[Data entries]
□ □ □ □ □ □ □

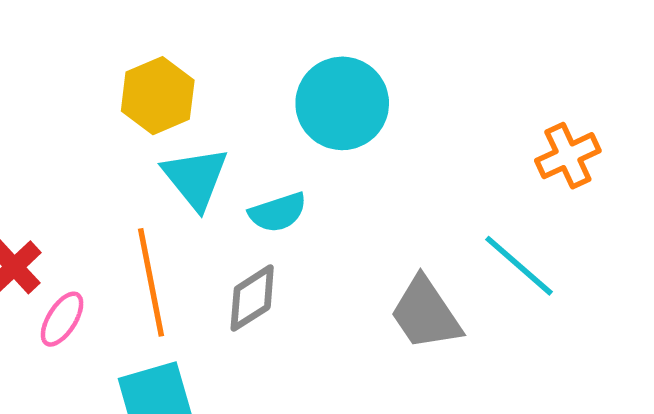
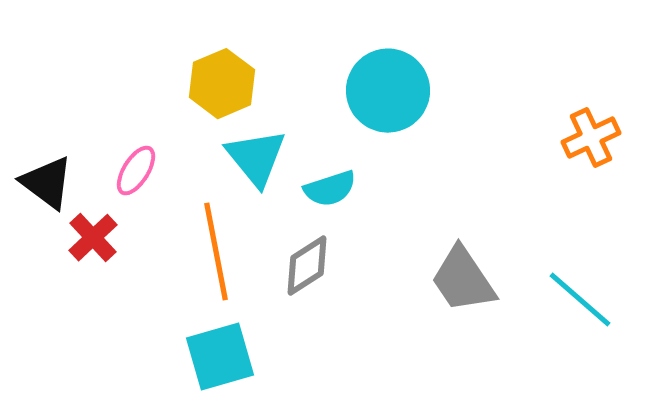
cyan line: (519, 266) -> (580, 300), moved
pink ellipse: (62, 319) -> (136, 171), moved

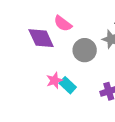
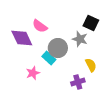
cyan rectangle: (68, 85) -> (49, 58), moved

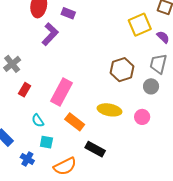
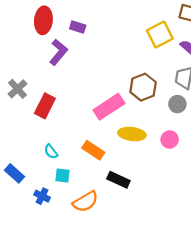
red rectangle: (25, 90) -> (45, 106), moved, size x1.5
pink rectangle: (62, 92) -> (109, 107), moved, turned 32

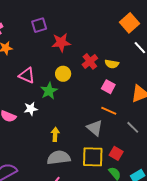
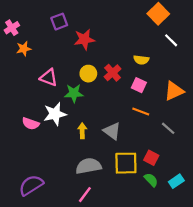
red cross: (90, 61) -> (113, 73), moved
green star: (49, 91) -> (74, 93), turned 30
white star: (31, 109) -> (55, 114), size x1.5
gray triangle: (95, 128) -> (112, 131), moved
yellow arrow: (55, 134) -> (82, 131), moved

□ □ □ □ □ □ □

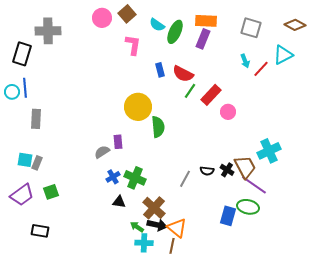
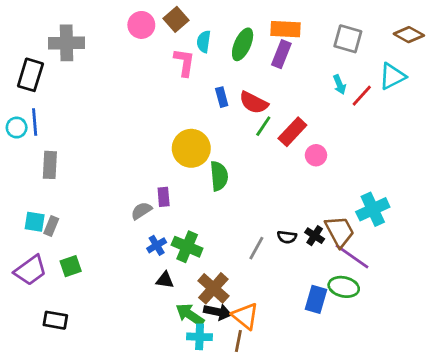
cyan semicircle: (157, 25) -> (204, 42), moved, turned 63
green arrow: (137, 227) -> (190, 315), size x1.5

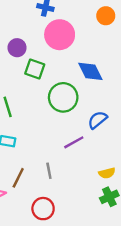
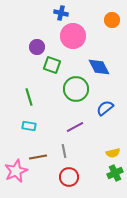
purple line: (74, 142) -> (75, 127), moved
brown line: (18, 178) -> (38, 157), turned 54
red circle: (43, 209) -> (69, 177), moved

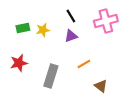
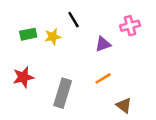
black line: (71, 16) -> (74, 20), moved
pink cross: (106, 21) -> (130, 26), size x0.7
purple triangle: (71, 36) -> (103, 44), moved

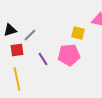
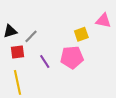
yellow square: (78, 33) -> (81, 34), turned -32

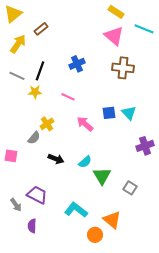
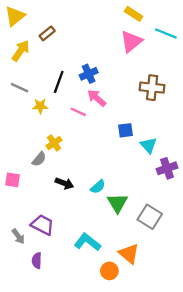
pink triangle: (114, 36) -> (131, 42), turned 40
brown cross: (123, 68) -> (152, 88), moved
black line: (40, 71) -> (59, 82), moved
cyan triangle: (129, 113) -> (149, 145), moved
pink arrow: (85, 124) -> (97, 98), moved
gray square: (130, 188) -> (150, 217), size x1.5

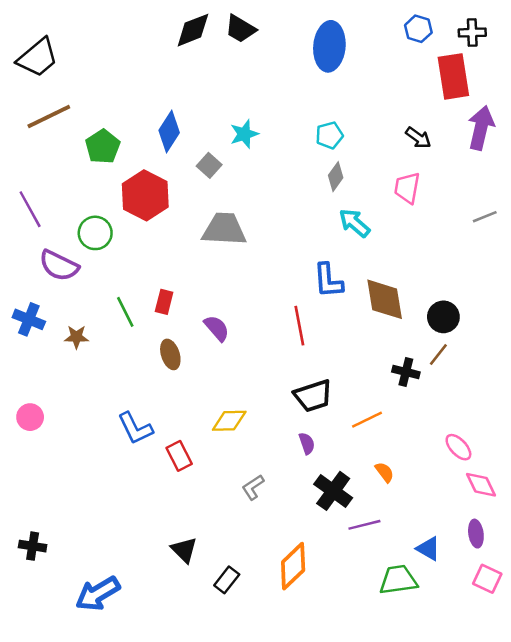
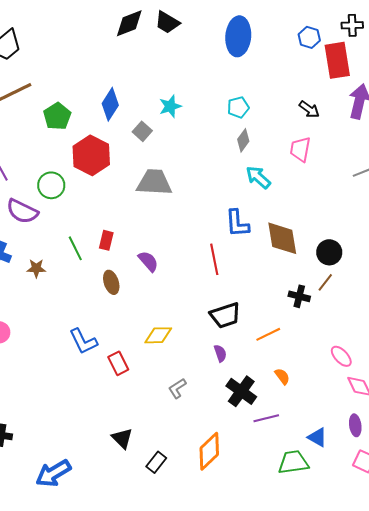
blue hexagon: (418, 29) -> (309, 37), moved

□ □ □ □ □ □ □

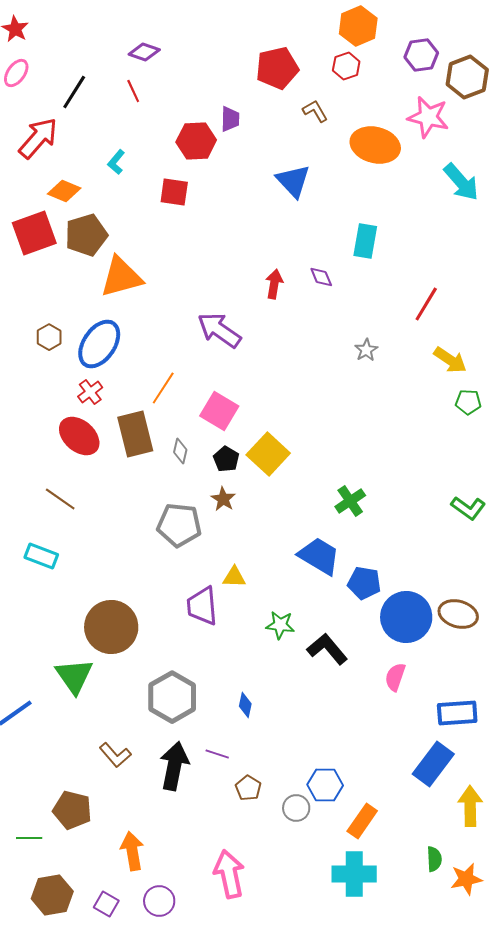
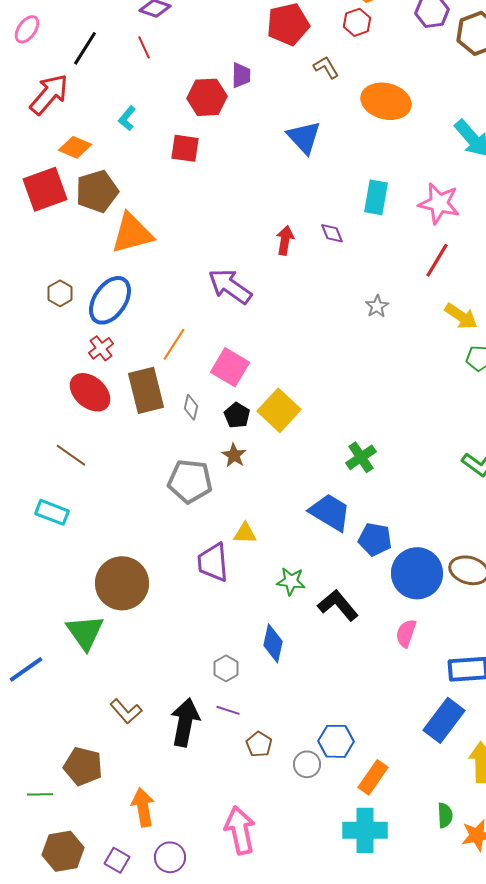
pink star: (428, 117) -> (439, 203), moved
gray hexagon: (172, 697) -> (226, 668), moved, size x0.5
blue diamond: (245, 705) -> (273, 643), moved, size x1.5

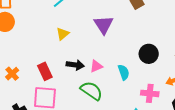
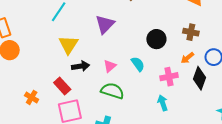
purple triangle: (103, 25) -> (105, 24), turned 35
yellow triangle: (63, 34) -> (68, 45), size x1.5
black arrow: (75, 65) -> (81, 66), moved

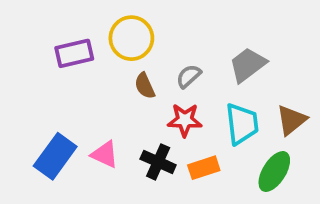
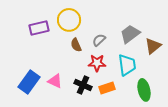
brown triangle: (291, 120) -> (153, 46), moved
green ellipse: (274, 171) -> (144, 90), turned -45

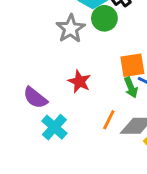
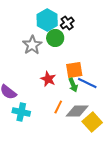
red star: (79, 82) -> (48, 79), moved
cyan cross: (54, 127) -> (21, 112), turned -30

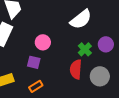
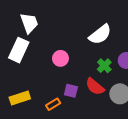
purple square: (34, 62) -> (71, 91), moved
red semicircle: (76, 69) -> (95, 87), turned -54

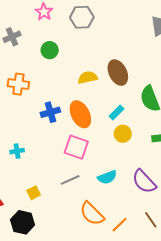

□ □ □ □ □ □ □

▸ **WHAT YOU WILL DO**:
Look above for the line with "purple triangle: (103, 25)" and the line with "red semicircle: (76, 69)", then restate exactly those two lines and all lines between them, with no pictures.

▸ **OUTPUT FOR THIS TASK**:
purple triangle: (103, 25) -> (105, 24), turned 35
yellow triangle: (63, 34) -> (68, 45), size x1.5
black arrow: (75, 65) -> (81, 66), moved

brown triangle: (291, 120) -> (153, 46), moved
green ellipse: (274, 171) -> (144, 90), turned -45

red star: (79, 82) -> (48, 79), moved
cyan cross: (54, 127) -> (21, 112), turned -30

purple square: (34, 62) -> (71, 91), moved
red semicircle: (76, 69) -> (95, 87), turned -54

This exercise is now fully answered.